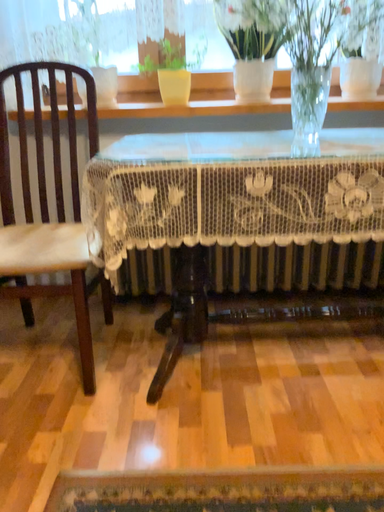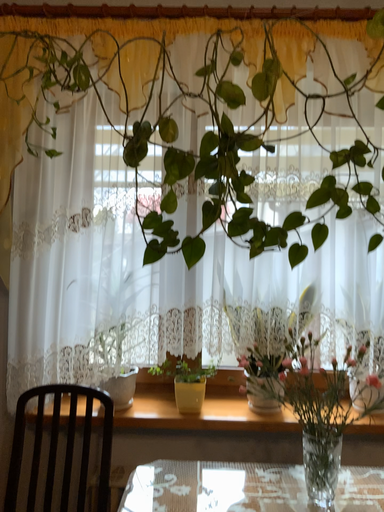
Question: How did the camera likely rotate when shooting the video?

Choices:
 (A) rotated downward
 (B) rotated upward

Answer: (B)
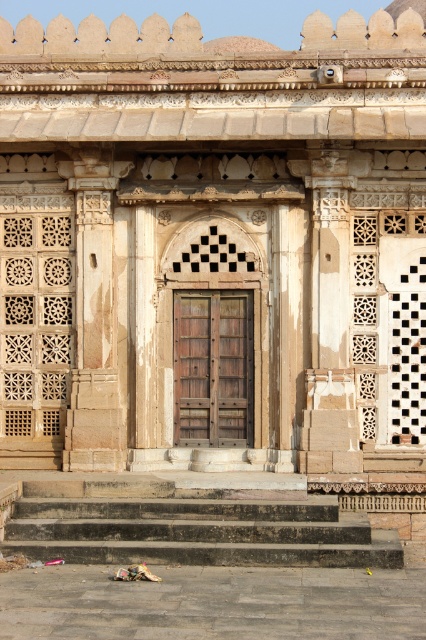
Does point (347, 545) lie behind point (181, 426)?

No, (347, 545) is closer to viewer.

Is dark gray stone stairs at lower center below wooden textured door at center?

Yes, dark gray stone stairs at lower center is below wooden textured door at center.

Is point (368, 538) behind point (227, 381)?

No.

Identify the location of dark gray stone stairs at lower center. The image size is (426, 640). (190, 529).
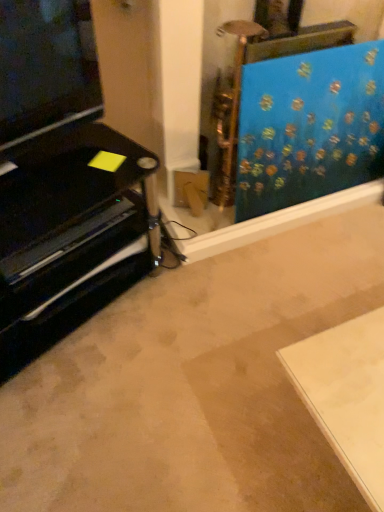
Question: Should I look upward or downward to see blue fabric at upper right?

Choices:
 (A) down
 (B) up

Answer: (B)

Question: Is blue fabric at upper right surrounded by black glossy entertainment unit at left?

Choices:
 (A) no
 (B) yes

Answer: (A)

Question: Can you confirm if black glossy entertainment unit at left is wider than blue fabric at upper right?

Choices:
 (A) yes
 (B) no

Answer: (A)

Question: Is black glossy entertainment unit at left at the right side of blue fabric at upper right?

Choices:
 (A) no
 (B) yes

Answer: (A)

Question: From the image's perspective, is black glossy entertainment unit at left located beneath blue fabric at upper right?

Choices:
 (A) yes
 (B) no

Answer: (A)

Question: Is black glossy entertainment unit at left outside of blue fabric at upper right?

Choices:
 (A) yes
 (B) no

Answer: (A)

Question: Considering the relative sizes of black glossy entertainment unit at left and blue fabric at upper right in the image provided, is black glossy entertainment unit at left shorter than blue fabric at upper right?

Choices:
 (A) yes
 (B) no

Answer: (A)

Question: Can you confirm if blue fabric at upper right is smaller than black glossy entertainment unit at left?

Choices:
 (A) yes
 (B) no

Answer: (A)

Question: Does blue fabric at upper right appear on the right side of black glossy entertainment unit at left?

Choices:
 (A) no
 (B) yes

Answer: (B)

Question: From the image's perspective, is blue fabric at upper right above black glossy entertainment unit at left?

Choices:
 (A) yes
 (B) no

Answer: (A)

Question: Is blue fabric at upper right oriented away from black glossy entertainment unit at left?

Choices:
 (A) no
 (B) yes

Answer: (A)

Question: Is blue fabric at upper right positioned in front of black glossy entertainment unit at left?

Choices:
 (A) no
 (B) yes

Answer: (A)

Question: Considering the relative positions of blue fabric at upper right and black glossy entertainment unit at left in the image provided, is blue fabric at upper right behind black glossy entertainment unit at left?

Choices:
 (A) no
 (B) yes

Answer: (B)

Question: Would you say black glossy entertainment unit at left is inside or outside blue fabric at upper right?

Choices:
 (A) outside
 (B) inside

Answer: (A)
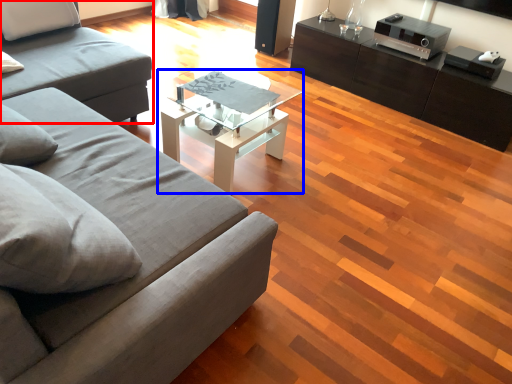
Question: Which object appears farthest to the camera in this image, studio couch (highlighted by a red box) or coffee table (highlighted by a blue box)?

Choices:
 (A) studio couch
 (B) coffee table

Answer: (B)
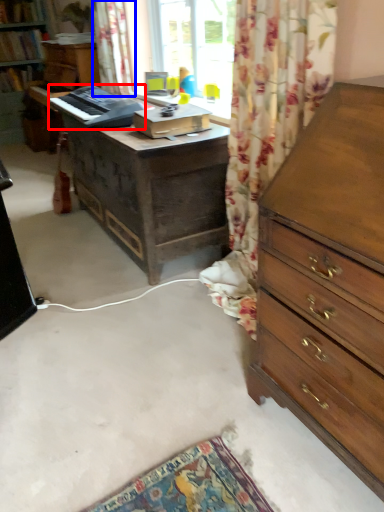
Question: Which of the following is the closest to the observer, equipment (highlighted by a red box) or curtain (highlighted by a blue box)?

Choices:
 (A) equipment
 (B) curtain

Answer: (A)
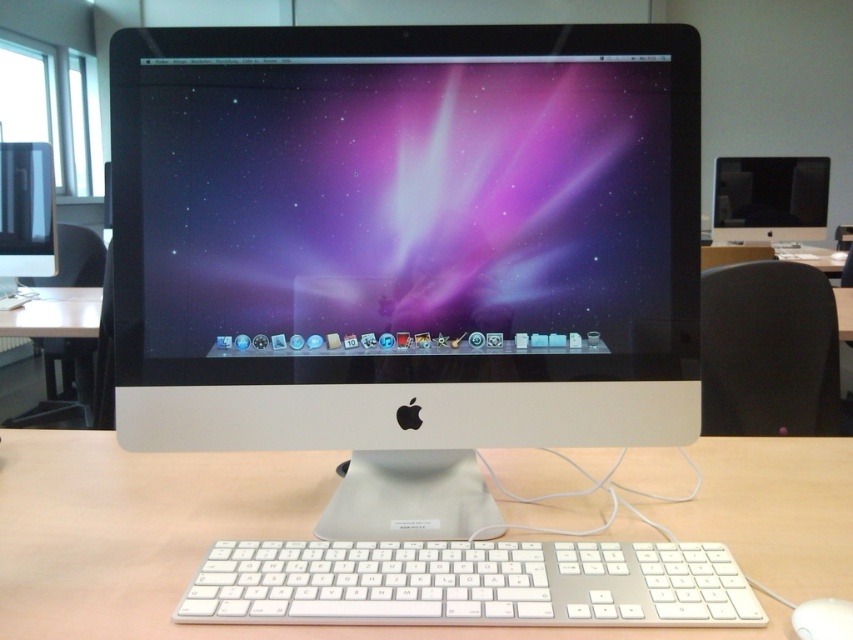
Question: Does white matte computer desk at center have a smaller size compared to white wooden table at lower left?

Choices:
 (A) yes
 (B) no

Answer: (A)

Question: Is black plastic chair at right wider than satin black monitor at upper right?

Choices:
 (A) no
 (B) yes

Answer: (A)

Question: Can you confirm if satin silver monitor at center is wider than matte black monitor at left?

Choices:
 (A) yes
 (B) no

Answer: (A)

Question: Which is nearer to the white matte computer desk at center?

Choices:
 (A) white plastic keyboard at center
 (B) white plastic mouse at lower right
 (C) black plastic chair at right
 (D) matte black monitor at left

Answer: (A)

Question: Among these points, which one is nearest to the camera?

Choices:
 (A) (119, 214)
 (B) (96, 474)
 (C) (811, 310)
 (D) (811, 237)

Answer: (A)

Question: Which of the following is the closest to the observer?

Choices:
 (A) white plastic mouse at lower right
 (B) white matte computer desk at center
 (C) white wooden table at lower left
 (D) matte black monitor at left

Answer: (A)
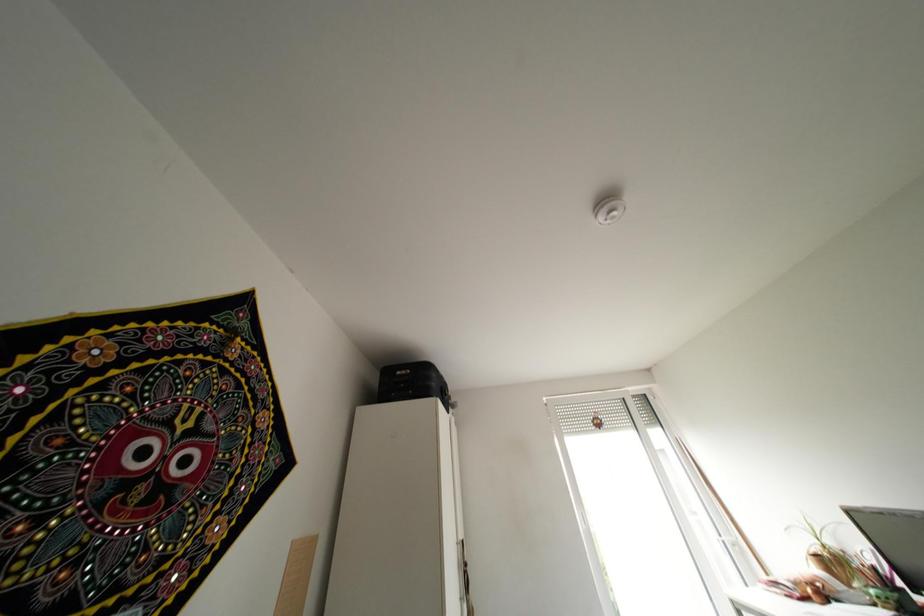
____________________
» **EXERCISE**
Copy out all of the records above word for word, leaving out the pictures.

» **COMPLETED TASK**
Question: How did the camera likely rotate when shooting the video?

Choices:
 (A) rotated downward
 (B) rotated upward

Answer: (B)
Does point (347, 545) lie behind point (181, 426)?

No, (347, 545) is closer to viewer.

Is dark gray stone stairs at lower center below wooden textured door at center?

Yes, dark gray stone stairs at lower center is below wooden textured door at center.

Is point (368, 538) behind point (227, 381)?

No.

Identify the location of dark gray stone stairs at lower center. The image size is (426, 640). (190, 529).
Question: Should I look upward or downward to see blue fabric at upper right?

Choices:
 (A) down
 (B) up

Answer: (B)

Question: Is blue fabric at upper right surrounded by black glossy entertainment unit at left?

Choices:
 (A) no
 (B) yes

Answer: (A)

Question: Can you confirm if black glossy entertainment unit at left is wider than blue fabric at upper right?

Choices:
 (A) yes
 (B) no

Answer: (A)

Question: Is black glossy entertainment unit at left at the right side of blue fabric at upper right?

Choices:
 (A) no
 (B) yes

Answer: (A)

Question: From the image's perspective, is black glossy entertainment unit at left located beneath blue fabric at upper right?

Choices:
 (A) yes
 (B) no

Answer: (A)

Question: Is black glossy entertainment unit at left outside of blue fabric at upper right?

Choices:
 (A) yes
 (B) no

Answer: (A)

Question: Considering the relative sizes of black glossy entertainment unit at left and blue fabric at upper right in the image provided, is black glossy entertainment unit at left shorter than blue fabric at upper right?

Choices:
 (A) yes
 (B) no

Answer: (A)

Question: Can you confirm if blue fabric at upper right is smaller than black glossy entertainment unit at left?

Choices:
 (A) yes
 (B) no

Answer: (A)

Question: Does blue fabric at upper right appear on the right side of black glossy entertainment unit at left?

Choices:
 (A) no
 (B) yes

Answer: (B)

Question: From the image's perspective, is blue fabric at upper right above black glossy entertainment unit at left?

Choices:
 (A) yes
 (B) no

Answer: (A)

Question: Is blue fabric at upper right oriented away from black glossy entertainment unit at left?

Choices:
 (A) no
 (B) yes

Answer: (A)

Question: Is blue fabric at upper right positioned in front of black glossy entertainment unit at left?

Choices:
 (A) no
 (B) yes

Answer: (A)

Question: Considering the relative positions of blue fabric at upper right and black glossy entertainment unit at left in the image provided, is blue fabric at upper right behind black glossy entertainment unit at left?

Choices:
 (A) no
 (B) yes

Answer: (B)

Question: Would you say black glossy entertainment unit at left is inside or outside blue fabric at upper right?

Choices:
 (A) outside
 (B) inside

Answer: (A)
Question: Which object appears farthest to the camera in this image, studio couch (highlighted by a red box) or coffee table (highlighted by a blue box)?

Choices:
 (A) studio couch
 (B) coffee table

Answer: (B)
Question: Which of the following is the closest to the observer, equipment (highlighted by a red box) or curtain (highlighted by a blue box)?

Choices:
 (A) equipment
 (B) curtain

Answer: (A)
Question: Does white matte computer desk at center have a smaller size compared to white wooden table at lower left?

Choices:
 (A) yes
 (B) no

Answer: (A)

Question: Is black plastic chair at right wider than satin black monitor at upper right?

Choices:
 (A) no
 (B) yes

Answer: (A)

Question: Can you confirm if satin silver monitor at center is wider than matte black monitor at left?

Choices:
 (A) yes
 (B) no

Answer: (A)

Question: Which is nearer to the white matte computer desk at center?

Choices:
 (A) white plastic keyboard at center
 (B) white plastic mouse at lower right
 (C) black plastic chair at right
 (D) matte black monitor at left

Answer: (A)

Question: Among these points, which one is nearest to the camera?

Choices:
 (A) (119, 214)
 (B) (96, 474)
 (C) (811, 310)
 (D) (811, 237)

Answer: (A)

Question: Which of the following is the closest to the observer?

Choices:
 (A) white plastic mouse at lower right
 (B) white matte computer desk at center
 (C) white wooden table at lower left
 (D) matte black monitor at left

Answer: (A)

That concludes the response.